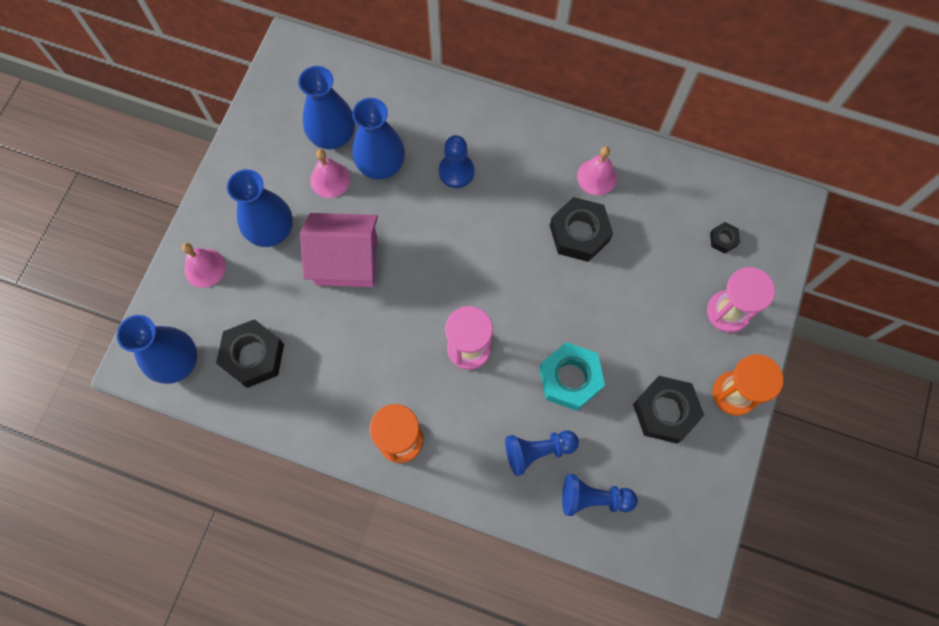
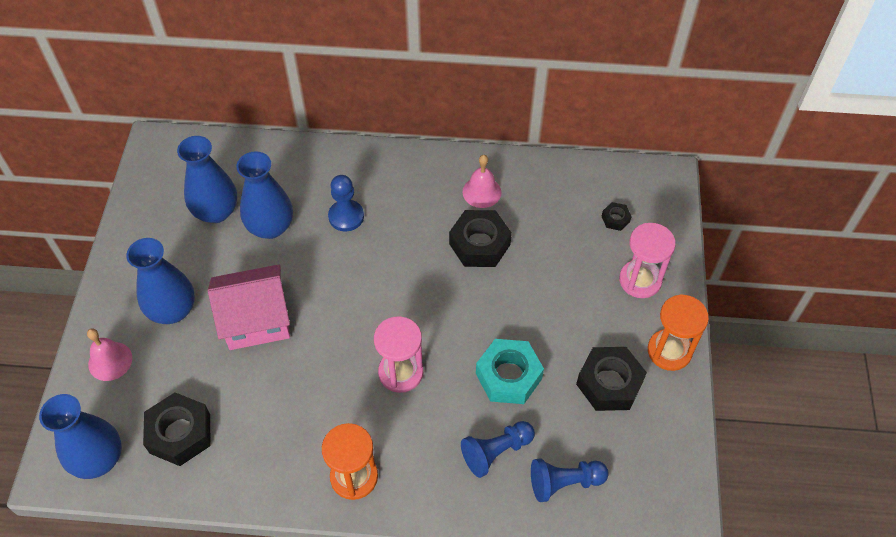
camera: 15 degrees left, 15 degrees down
pink bell [310,149,350,198] -> none

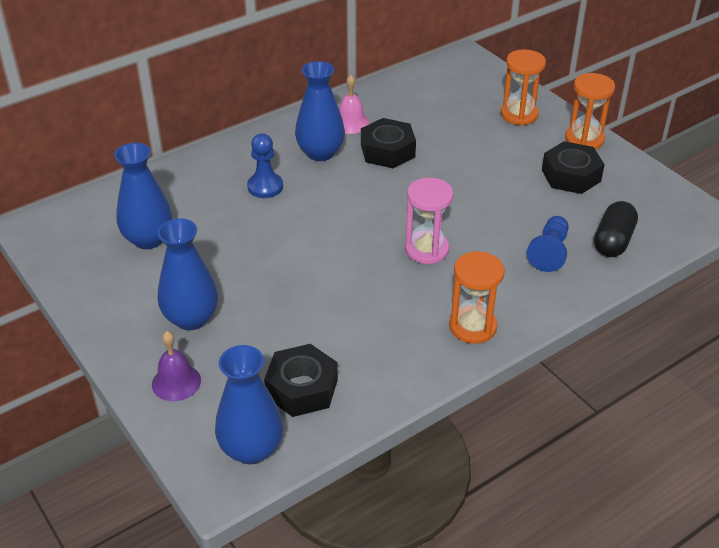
camera: 40 degrees left, 15 degrees down
pink bell [87,328,132,381] -> purple bell [152,331,201,401]
pink house [208,264,290,350] -> none
blue vase [236,151,293,239] -> blue vase moved to [295,61,345,161]
turquoise nut [476,339,544,404] -> none
blue pawn [531,458,609,502] -> black capsule [594,201,638,257]
black nut [601,202,632,231] -> none
pink hourglass [619,223,676,298] -> orange hourglass [501,49,546,125]

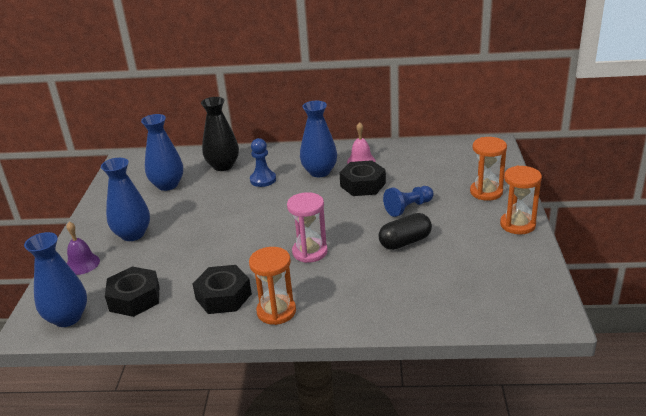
camera: 40 degrees right, 10 degrees down
blue pawn [527,216,568,272] -> blue pawn moved to [383,186,434,217]
black nut [542,141,605,194] -> black nut moved to [193,265,252,314]
black capsule [594,201,638,257] -> black capsule moved to [378,213,432,250]
none -> black vase [201,97,239,171]

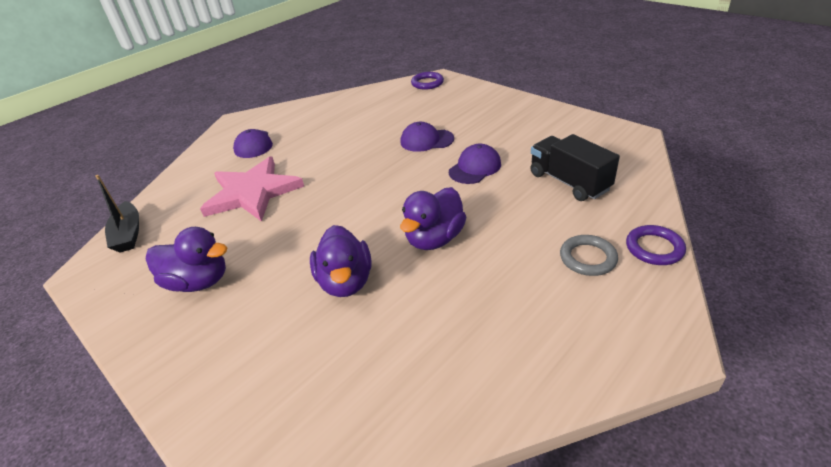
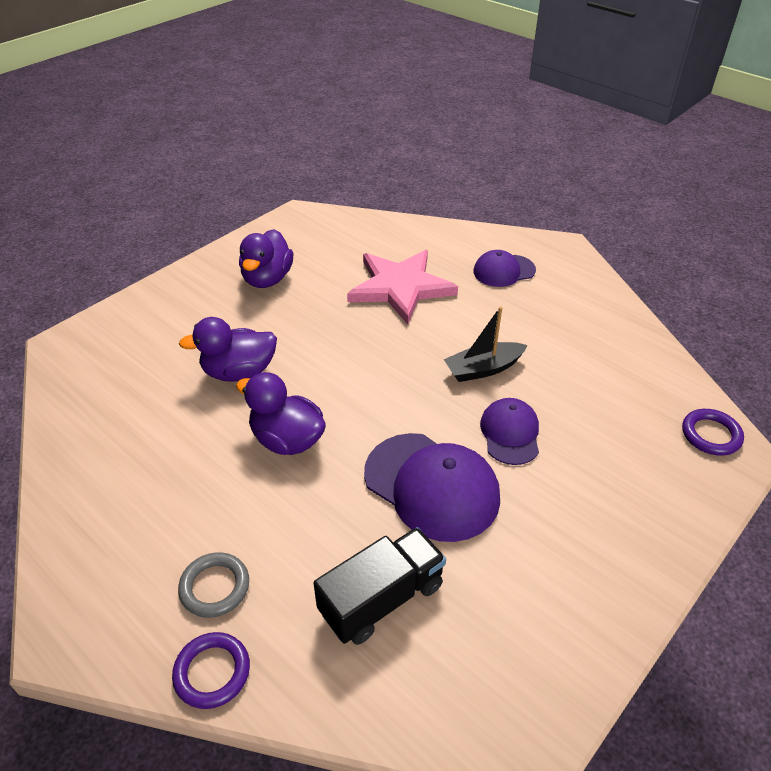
camera: 85 degrees right, 5 degrees up
black boat [95,175,139,253] -> black boat moved to [443,307,528,382]
purple cap [449,144,501,184] -> purple cap [364,433,500,542], size x1.69

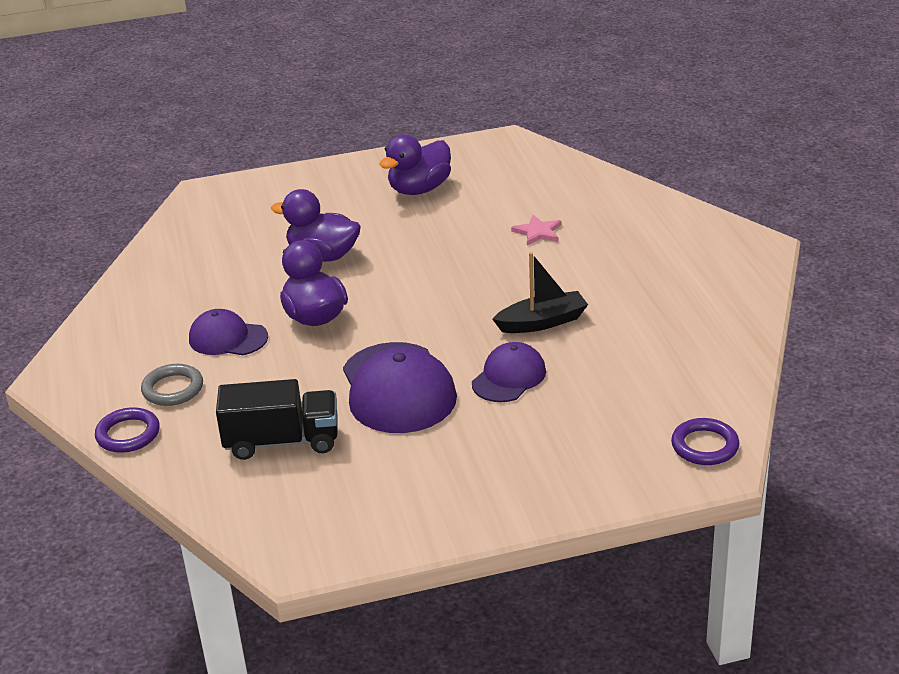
camera: 35 degrees right, 10 degrees down
pink star [347,250,458,324] -> pink star [511,215,562,246], size x0.41
black boat [443,307,528,382] -> black boat turned 150 degrees clockwise [492,252,588,333]
purple cap [474,250,536,287] -> purple cap moved to [189,309,268,355]

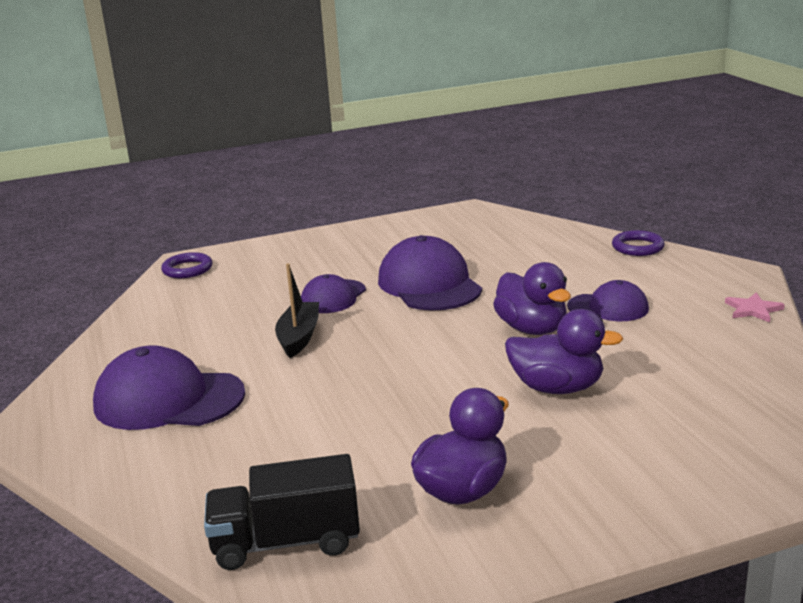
camera: 175 degrees right, 10 degrees down
grey ring [141,364,203,406] -> none
black truck [216,379,338,460] -> black truck moved to [204,454,360,570]
black boat [492,252,588,333] -> black boat turned 120 degrees clockwise [275,263,319,358]
pink star [511,215,562,246] -> pink star moved to [725,292,785,322]
none -> purple cap [93,345,245,430]

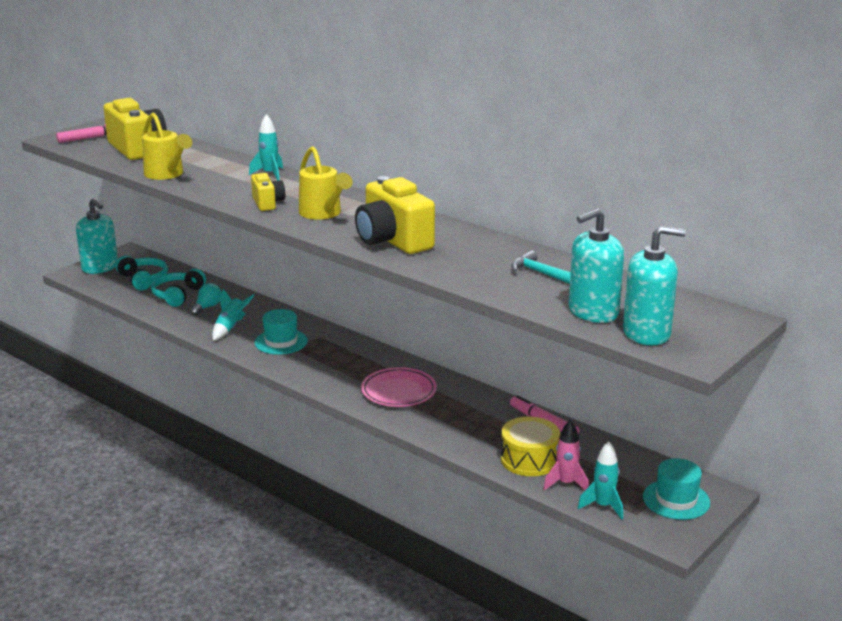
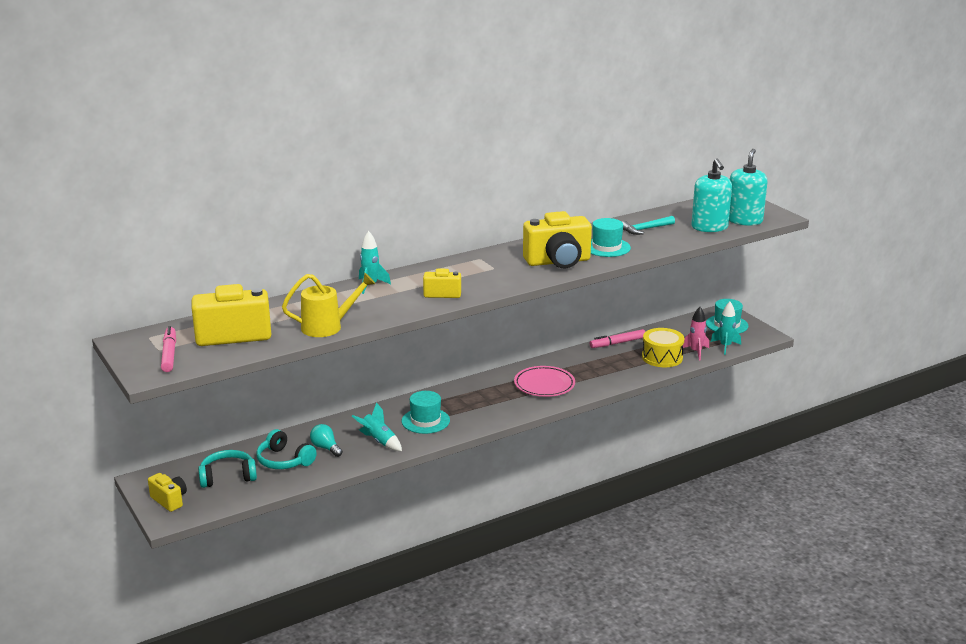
camera: 70 degrees left, 0 degrees up
turquoise soap dispenser [76,199,118,274] -> yellow camera [148,473,187,512]
yellow watering can [299,146,353,219] -> none
none -> turquoise hat [591,218,631,257]

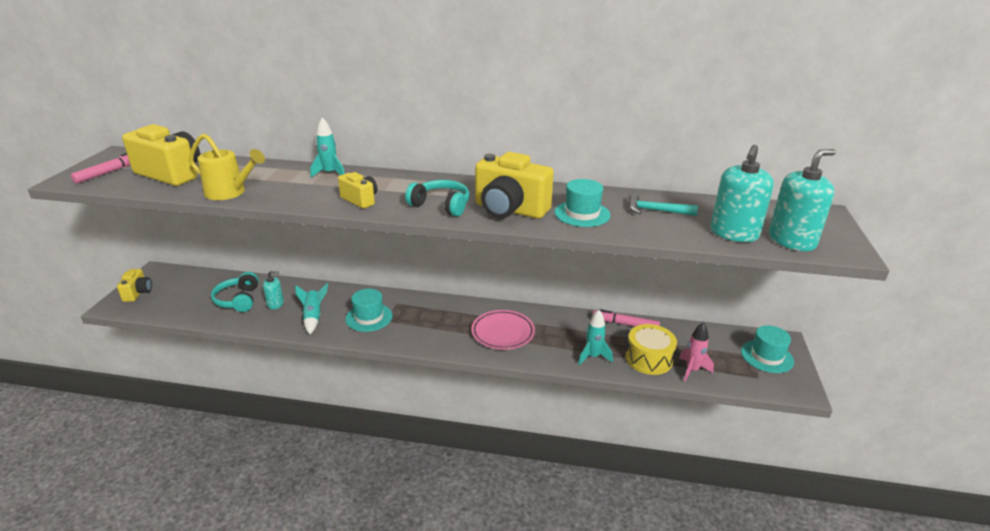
camera: 40 degrees right, 5 degrees up
turquoise headphones [198,450,257,488] -> turquoise headphones moved to [405,180,470,217]
turquoise light bulb [310,424,343,457] -> turquoise soap dispenser [263,271,284,309]
turquoise rocket [711,302,741,355] -> turquoise rocket moved to [578,310,613,365]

====

● WHAT IS REQUIRED: Search the data above for "purple" and copy every line where it turns up.

● YOUR RESPONSE:
pink bell [87,328,132,381] -> purple bell [152,331,201,401]
purple cap [449,144,501,184] -> purple cap [364,433,500,542], size x1.69
purple cap [474,250,536,287] -> purple cap moved to [189,309,268,355]
none -> purple cap [93,345,245,430]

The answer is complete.